Reproduce all entries below verbatim. Skip the pictures.

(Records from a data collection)

=-=-=-=-=

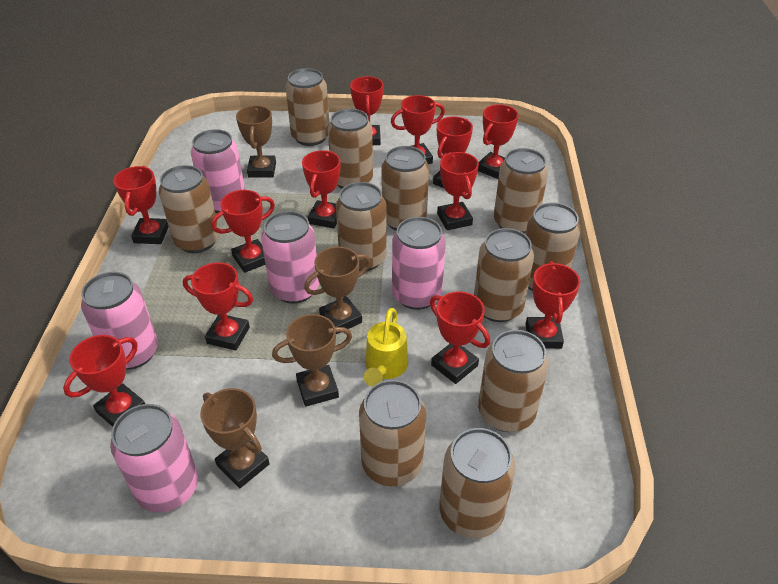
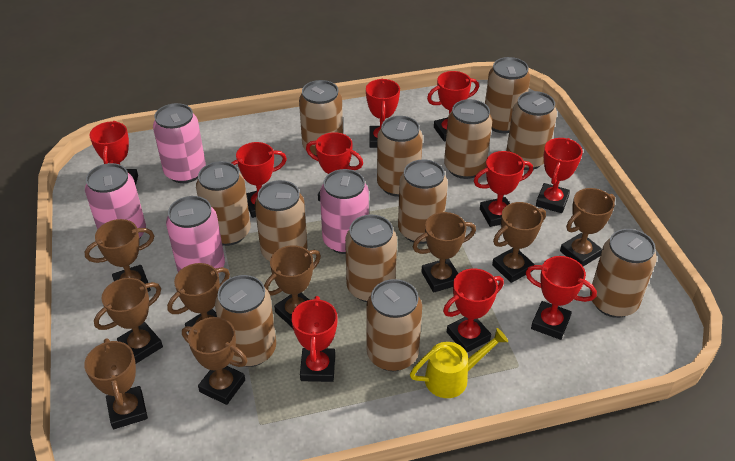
brown can: 11 -> 12
brown trophy: 4 -> 9
pink can: 5 -> 4
red trophy: 12 -> 10

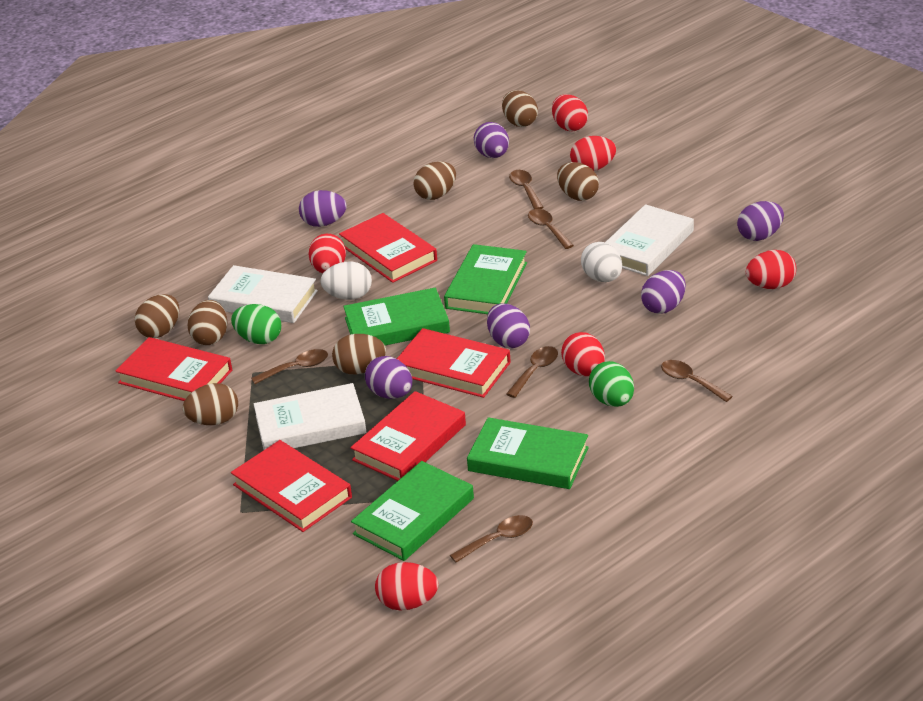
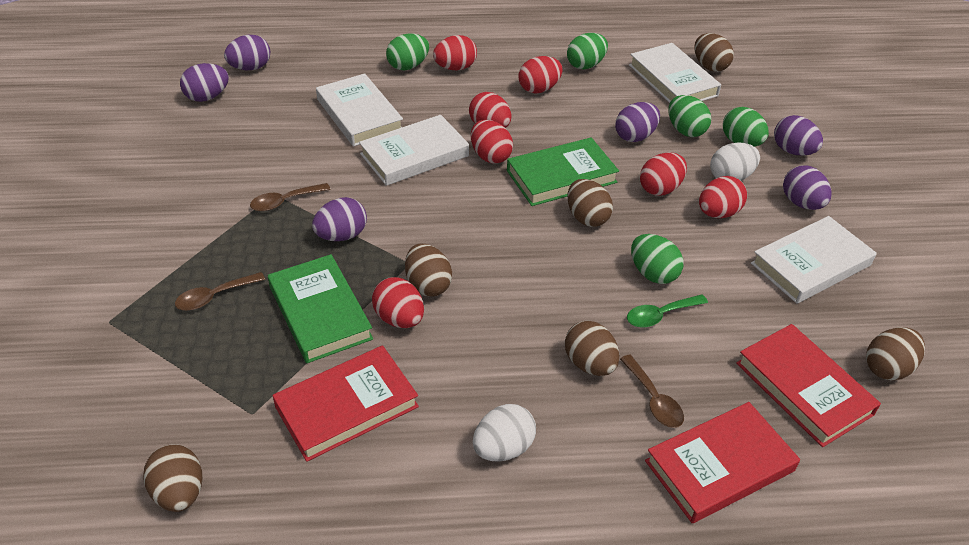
brown egg: 7 -> 6
brown spoon: 6 -> 3
green book: 4 -> 2
green egg: 2 -> 5
green spoon: 0 -> 1
red book: 5 -> 3
red egg: 6 -> 7
white book: 3 -> 4

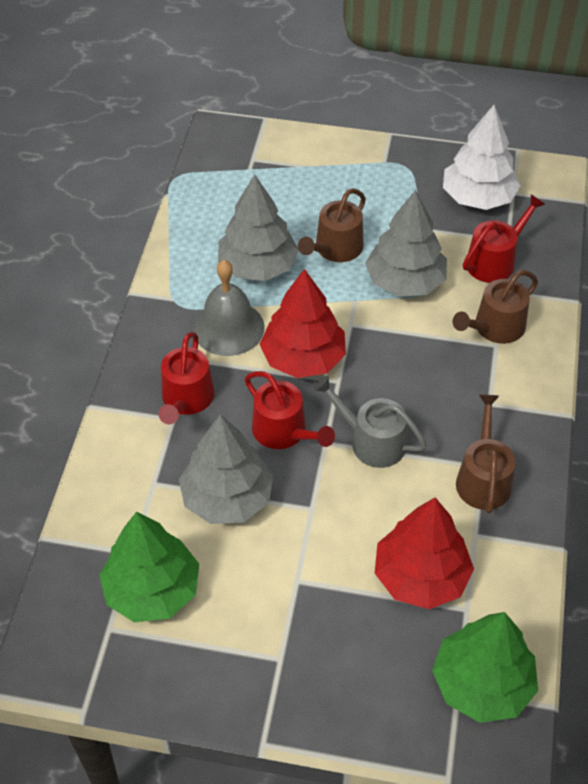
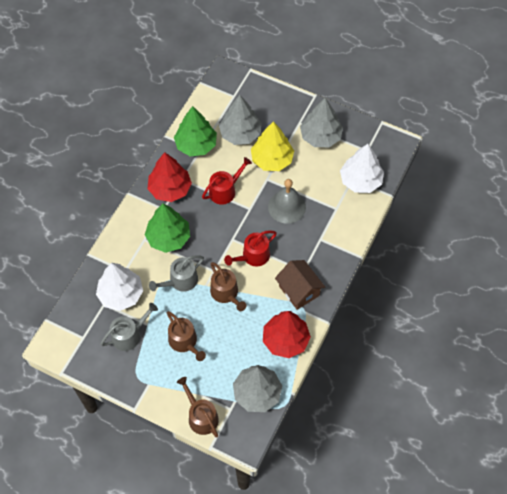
brown house: 0 -> 1
grey watering can: 1 -> 2
red watering can: 3 -> 2
white tree: 1 -> 2
yellow tree: 0 -> 1

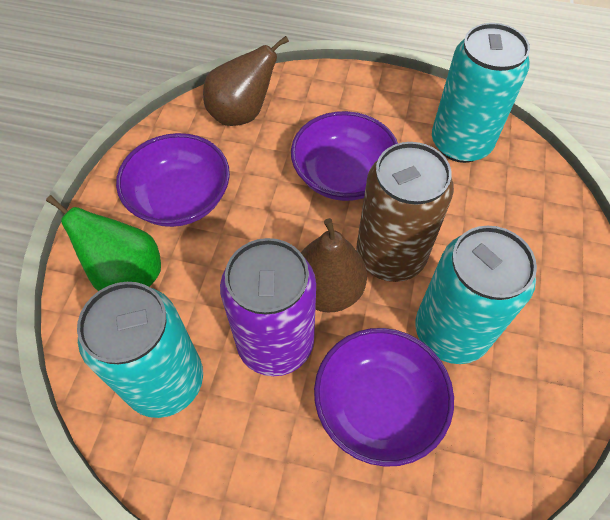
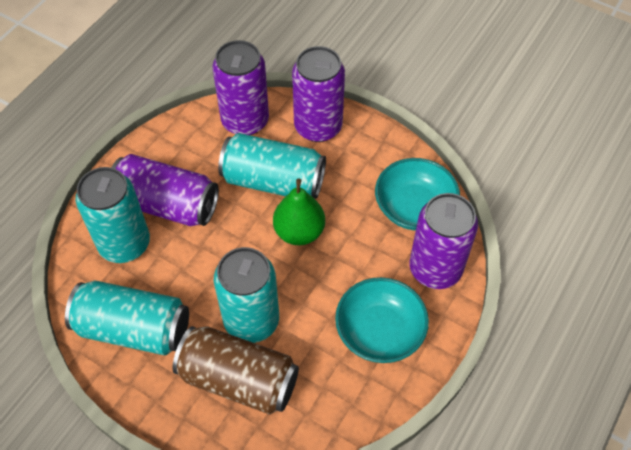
brown pear: 2 -> 0
purple bowl: 3 -> 0
purple can: 1 -> 4
turquoise bowl: 0 -> 2
turquoise can: 3 -> 4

=-=-=-=-=

■ **TASK RESPONSE**
brown can: 11 -> 12
brown trophy: 4 -> 9
pink can: 5 -> 4
red trophy: 12 -> 10

brown egg: 7 -> 6
brown spoon: 6 -> 3
green book: 4 -> 2
green egg: 2 -> 5
green spoon: 0 -> 1
red book: 5 -> 3
red egg: 6 -> 7
white book: 3 -> 4

brown house: 0 -> 1
grey watering can: 1 -> 2
red watering can: 3 -> 2
white tree: 1 -> 2
yellow tree: 0 -> 1

brown pear: 2 -> 0
purple bowl: 3 -> 0
purple can: 1 -> 4
turquoise bowl: 0 -> 2
turquoise can: 3 -> 4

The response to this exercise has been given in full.